Dataset:
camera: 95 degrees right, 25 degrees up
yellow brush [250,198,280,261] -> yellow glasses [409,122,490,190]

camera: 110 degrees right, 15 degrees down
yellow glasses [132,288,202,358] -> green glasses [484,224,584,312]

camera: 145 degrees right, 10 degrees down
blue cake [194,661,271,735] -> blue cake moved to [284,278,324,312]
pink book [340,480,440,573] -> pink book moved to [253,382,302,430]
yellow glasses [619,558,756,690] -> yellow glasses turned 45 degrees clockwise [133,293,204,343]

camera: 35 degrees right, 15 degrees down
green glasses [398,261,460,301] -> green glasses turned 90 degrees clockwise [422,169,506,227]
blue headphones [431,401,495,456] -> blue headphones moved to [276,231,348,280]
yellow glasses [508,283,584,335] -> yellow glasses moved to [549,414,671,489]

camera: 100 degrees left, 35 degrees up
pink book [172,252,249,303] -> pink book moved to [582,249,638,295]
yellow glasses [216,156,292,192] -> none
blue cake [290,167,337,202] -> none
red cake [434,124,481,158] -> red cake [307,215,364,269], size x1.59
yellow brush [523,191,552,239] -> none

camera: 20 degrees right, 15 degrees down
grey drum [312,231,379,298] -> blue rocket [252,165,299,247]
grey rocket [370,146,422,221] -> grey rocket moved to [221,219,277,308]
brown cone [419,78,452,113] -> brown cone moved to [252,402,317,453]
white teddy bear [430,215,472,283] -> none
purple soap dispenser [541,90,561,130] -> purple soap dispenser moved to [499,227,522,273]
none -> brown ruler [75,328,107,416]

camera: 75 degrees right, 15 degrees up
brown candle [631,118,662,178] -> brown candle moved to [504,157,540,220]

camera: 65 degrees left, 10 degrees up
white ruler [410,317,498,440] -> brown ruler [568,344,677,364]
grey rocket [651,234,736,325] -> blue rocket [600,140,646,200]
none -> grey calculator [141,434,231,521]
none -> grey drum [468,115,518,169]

Goal of the exercise:
Return every entry exactly; no line may be missing.

Task answer:
camera: 95 degrees right, 25 degrees up
yellow brush [250,198,280,261] -> yellow glasses [409,122,490,190]

camera: 110 degrees right, 15 degrees down
yellow glasses [132,288,202,358] -> green glasses [484,224,584,312]

camera: 145 degrees right, 10 degrees down
blue cake [194,661,271,735] -> blue cake moved to [284,278,324,312]
pink book [340,480,440,573] -> pink book moved to [253,382,302,430]
yellow glasses [619,558,756,690] -> yellow glasses turned 45 degrees clockwise [133,293,204,343]

camera: 35 degrees right, 15 degrees down
green glasses [398,261,460,301] -> green glasses turned 90 degrees clockwise [422,169,506,227]
blue headphones [431,401,495,456] -> blue headphones moved to [276,231,348,280]
yellow glasses [508,283,584,335] -> yellow glasses moved to [549,414,671,489]

camera: 100 degrees left, 35 degrees up
pink book [172,252,249,303] -> pink book moved to [582,249,638,295]
yellow glasses [216,156,292,192] -> none
blue cake [290,167,337,202] -> none
red cake [434,124,481,158] -> red cake [307,215,364,269], size x1.59
yellow brush [523,191,552,239] -> none

camera: 20 degrees right, 15 degrees down
grey drum [312,231,379,298] -> blue rocket [252,165,299,247]
grey rocket [370,146,422,221] -> grey rocket moved to [221,219,277,308]
brown cone [419,78,452,113] -> brown cone moved to [252,402,317,453]
white teddy bear [430,215,472,283] -> none
purple soap dispenser [541,90,561,130] -> purple soap dispenser moved to [499,227,522,273]
none -> brown ruler [75,328,107,416]

camera: 75 degrees right, 15 degrees up
brown candle [631,118,662,178] -> brown candle moved to [504,157,540,220]

camera: 65 degrees left, 10 degrees up
white ruler [410,317,498,440] -> brown ruler [568,344,677,364]
grey rocket [651,234,736,325] -> blue rocket [600,140,646,200]
none -> grey calculator [141,434,231,521]
none -> grey drum [468,115,518,169]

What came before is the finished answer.